SUPPLIED DATA Start Marker

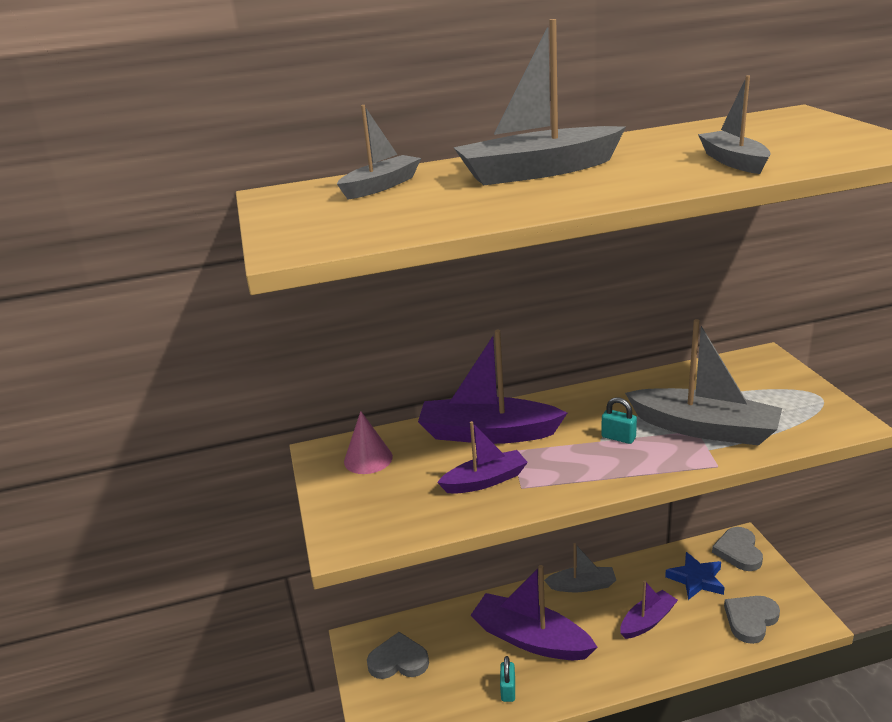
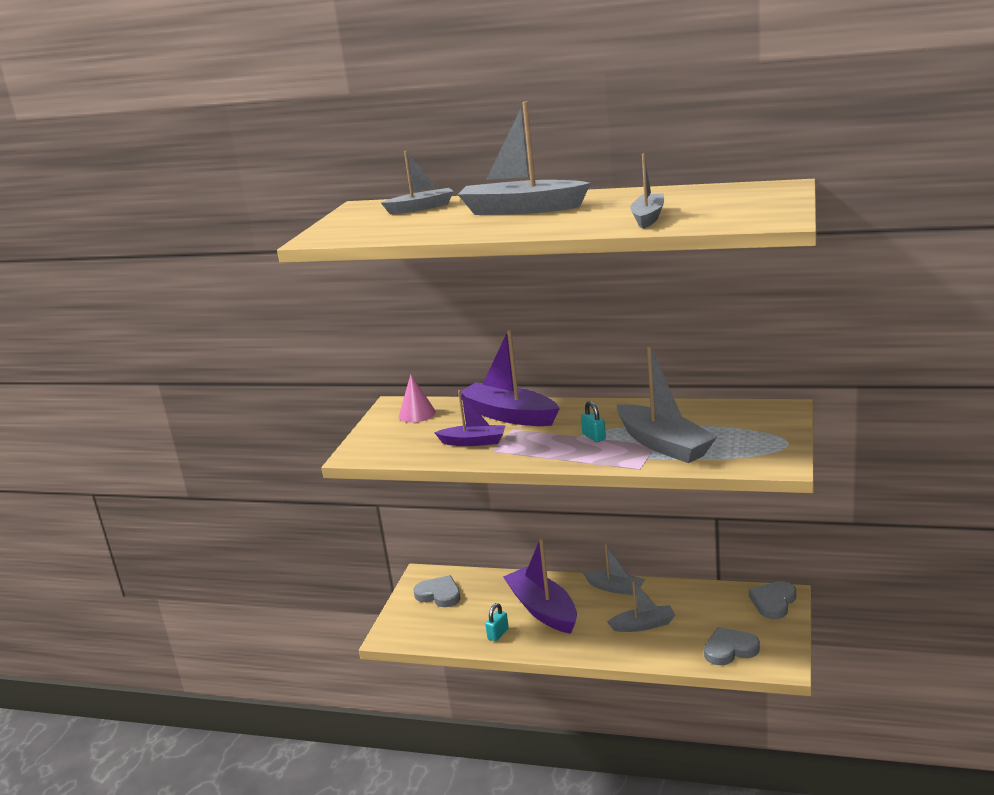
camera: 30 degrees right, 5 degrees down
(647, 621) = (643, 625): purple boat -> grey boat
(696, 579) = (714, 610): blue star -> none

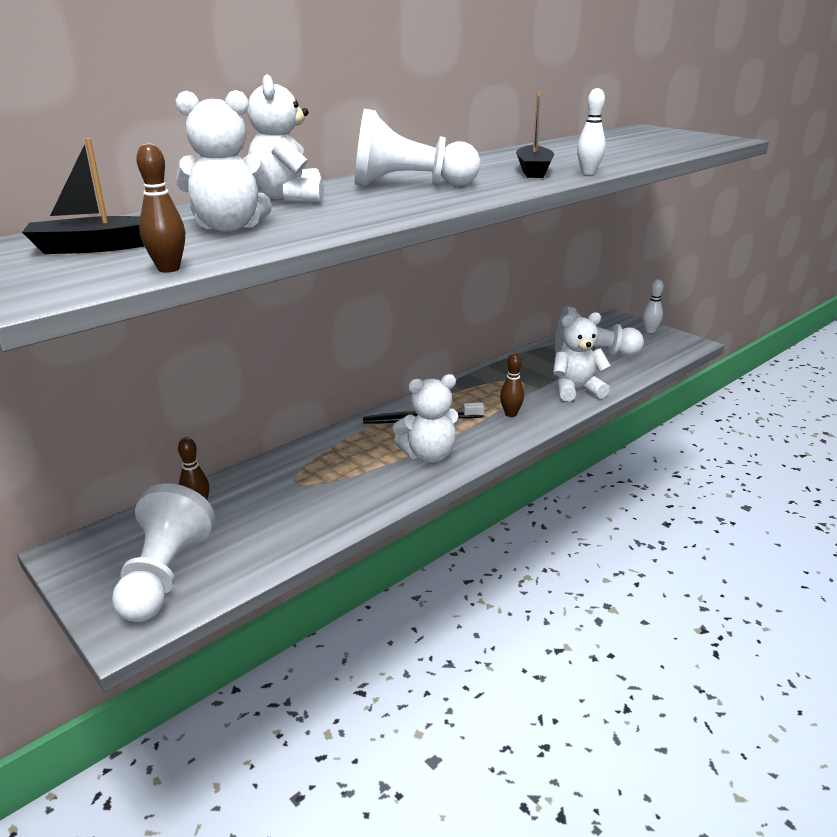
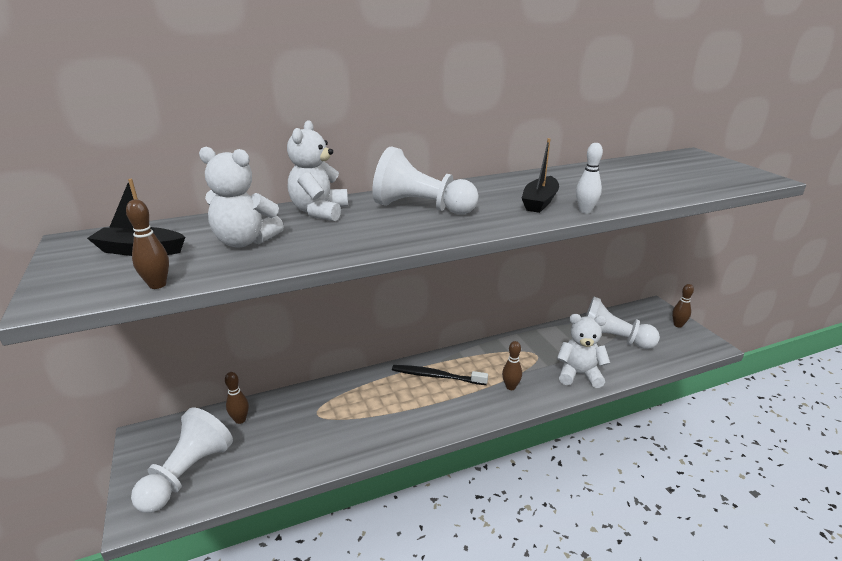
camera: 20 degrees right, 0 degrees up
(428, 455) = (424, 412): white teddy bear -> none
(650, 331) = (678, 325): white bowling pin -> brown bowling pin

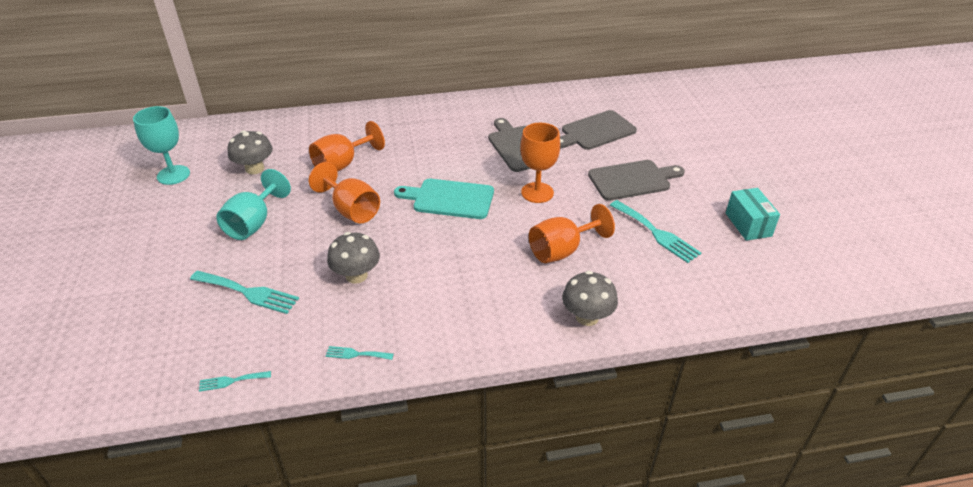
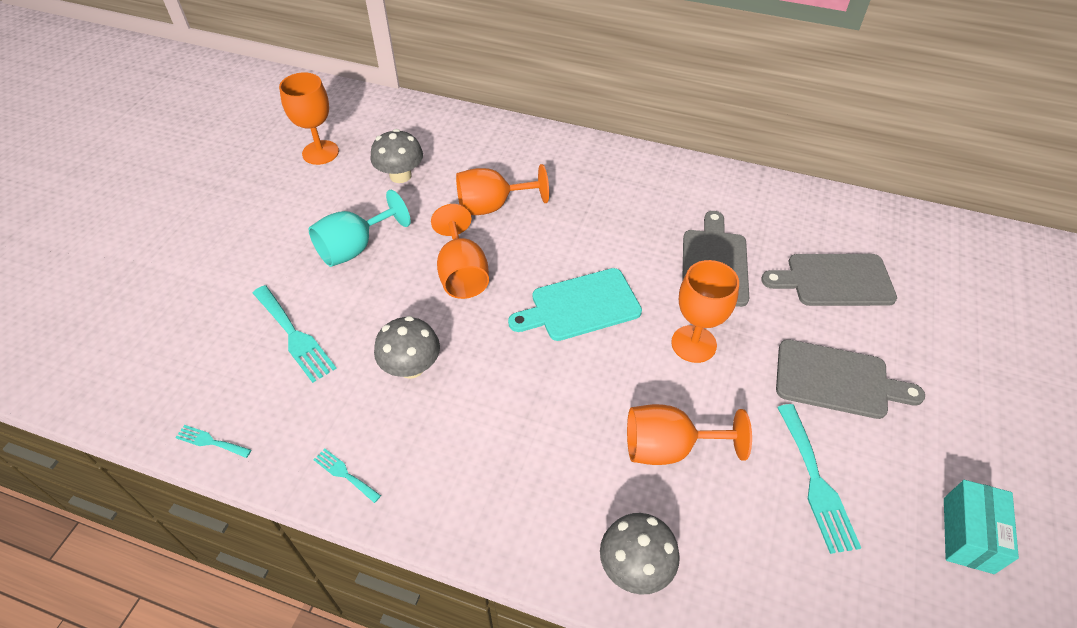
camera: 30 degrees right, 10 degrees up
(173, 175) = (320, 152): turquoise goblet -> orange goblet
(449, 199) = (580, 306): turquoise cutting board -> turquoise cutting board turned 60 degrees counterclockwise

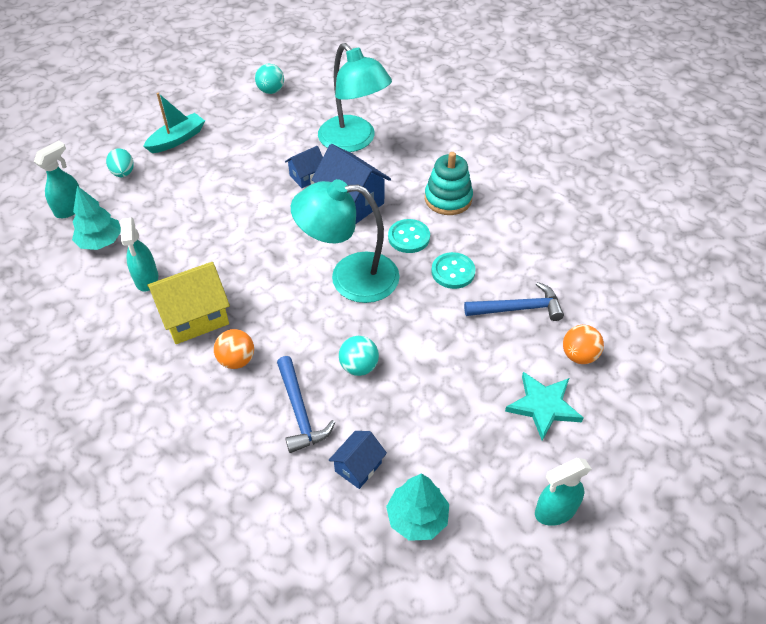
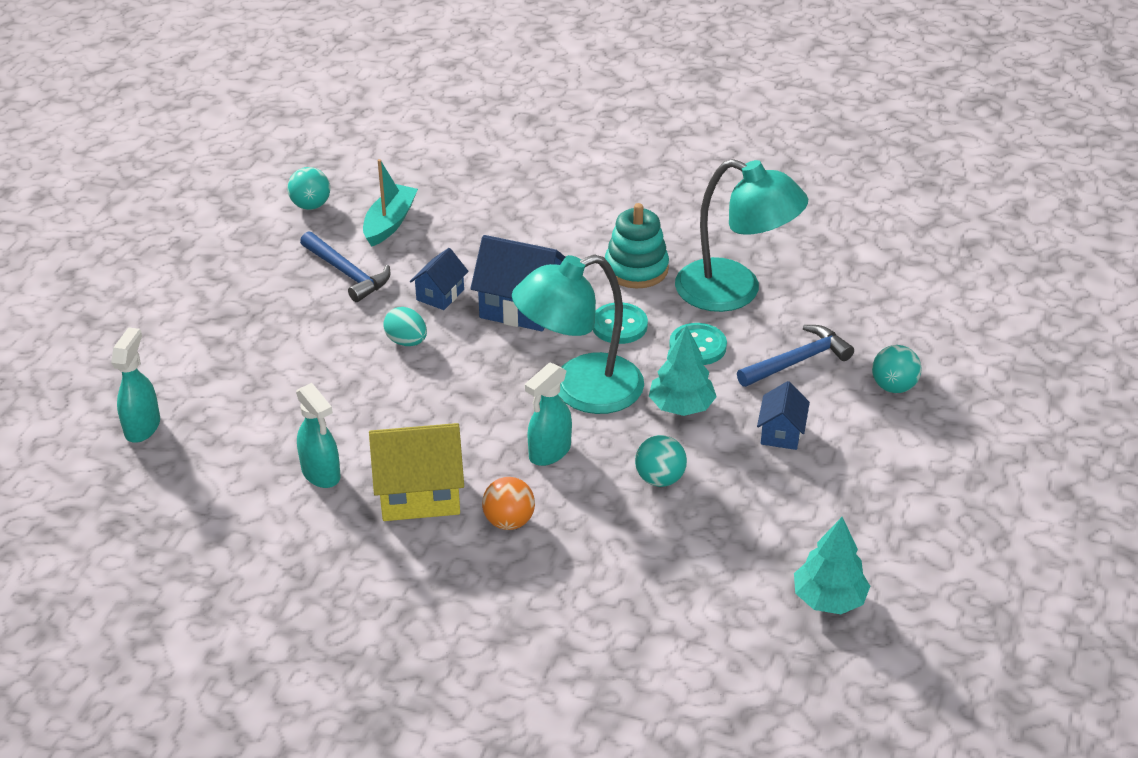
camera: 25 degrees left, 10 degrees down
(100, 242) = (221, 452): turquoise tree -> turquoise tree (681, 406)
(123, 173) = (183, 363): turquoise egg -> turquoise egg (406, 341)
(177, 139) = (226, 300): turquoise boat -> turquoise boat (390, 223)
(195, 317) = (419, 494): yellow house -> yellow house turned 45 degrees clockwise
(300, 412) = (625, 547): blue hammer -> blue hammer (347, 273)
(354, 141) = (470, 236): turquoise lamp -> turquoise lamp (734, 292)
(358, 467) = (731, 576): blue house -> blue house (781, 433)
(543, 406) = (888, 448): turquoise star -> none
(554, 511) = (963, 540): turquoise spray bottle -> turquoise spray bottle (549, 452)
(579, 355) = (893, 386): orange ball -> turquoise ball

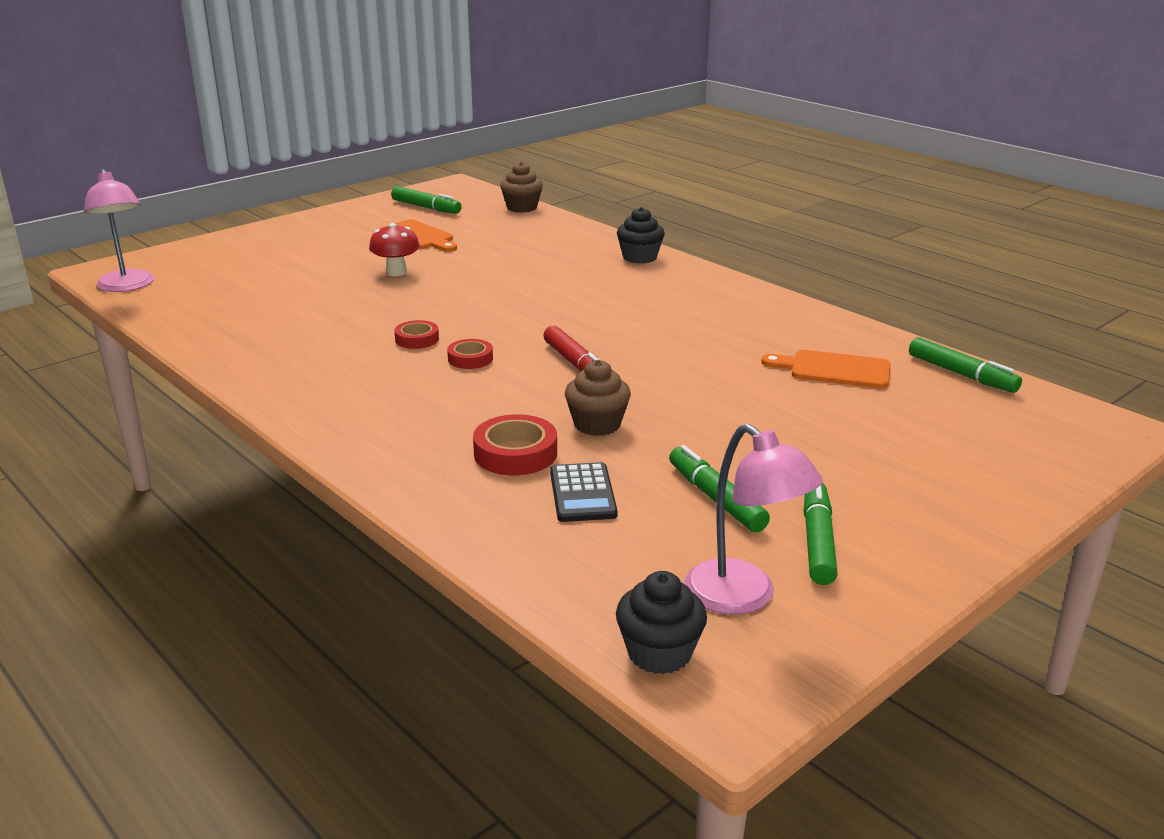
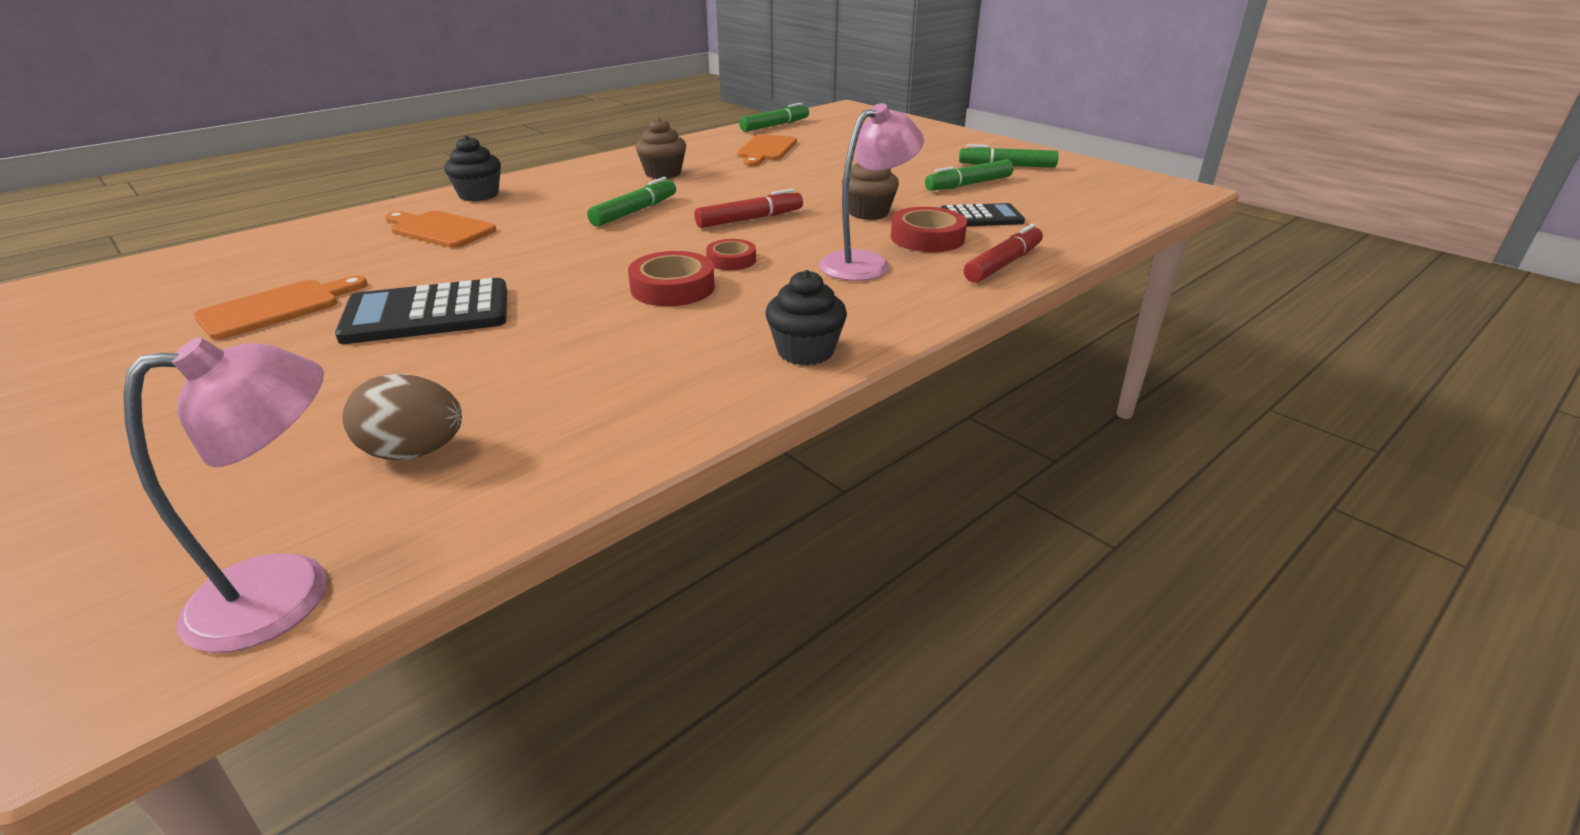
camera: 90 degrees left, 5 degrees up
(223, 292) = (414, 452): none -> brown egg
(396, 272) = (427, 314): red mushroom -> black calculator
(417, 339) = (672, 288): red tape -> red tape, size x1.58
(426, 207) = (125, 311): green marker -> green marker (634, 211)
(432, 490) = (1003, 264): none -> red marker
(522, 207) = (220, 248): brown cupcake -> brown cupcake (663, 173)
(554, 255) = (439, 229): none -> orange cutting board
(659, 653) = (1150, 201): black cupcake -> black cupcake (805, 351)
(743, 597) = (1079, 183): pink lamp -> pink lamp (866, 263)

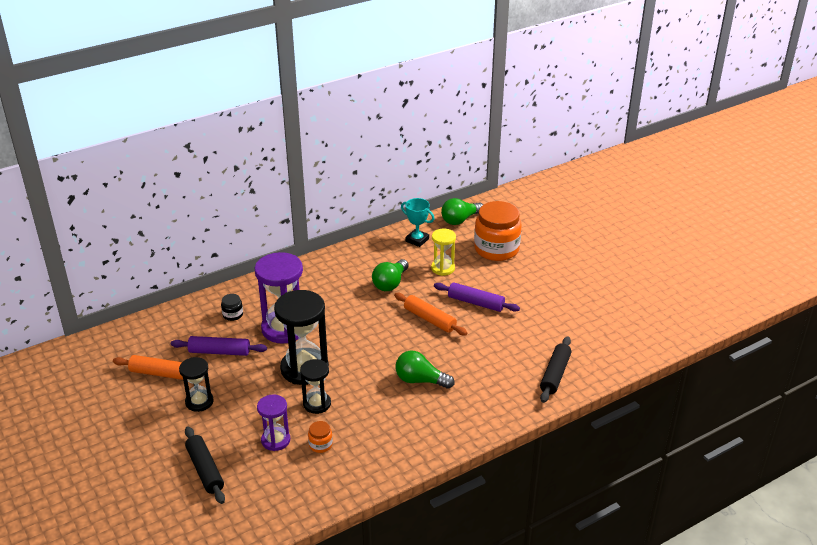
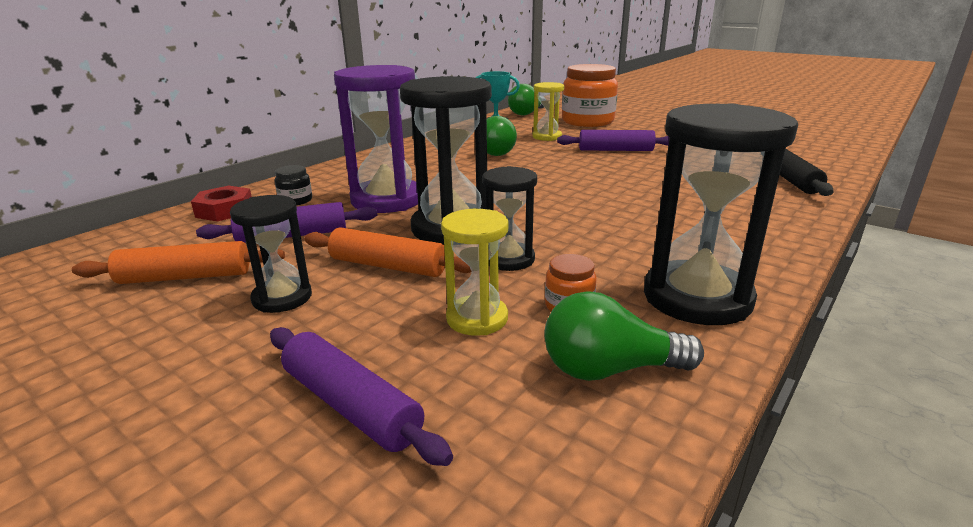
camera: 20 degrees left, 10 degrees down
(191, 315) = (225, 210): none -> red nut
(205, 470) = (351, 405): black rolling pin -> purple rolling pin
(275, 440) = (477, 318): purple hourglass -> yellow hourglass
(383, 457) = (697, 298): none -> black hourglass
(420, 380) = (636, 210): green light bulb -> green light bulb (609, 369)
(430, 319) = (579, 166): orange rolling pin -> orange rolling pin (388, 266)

SUPPLIED DATA End Marker

ASSIGNED TASK: Reproduce, exactly and only, the lines of the records above starting at the line with "(432, 490) = (1003, 264): none -> red marker" and ending at the line with "(205, 470) = (351, 405): black", both included. Leave every picture out.

THE ANSWER:
(432, 490) = (1003, 264): none -> red marker
(522, 207) = (220, 248): brown cupcake -> brown cupcake (663, 173)
(554, 255) = (439, 229): none -> orange cutting board
(659, 653) = (1150, 201): black cupcake -> black cupcake (805, 351)
(743, 597) = (1079, 183): pink lamp -> pink lamp (866, 263)

camera: 20 degrees left, 10 degrees down
(191, 315) = (225, 210): none -> red nut
(205, 470) = (351, 405): black rolling pin -> purple rolling pin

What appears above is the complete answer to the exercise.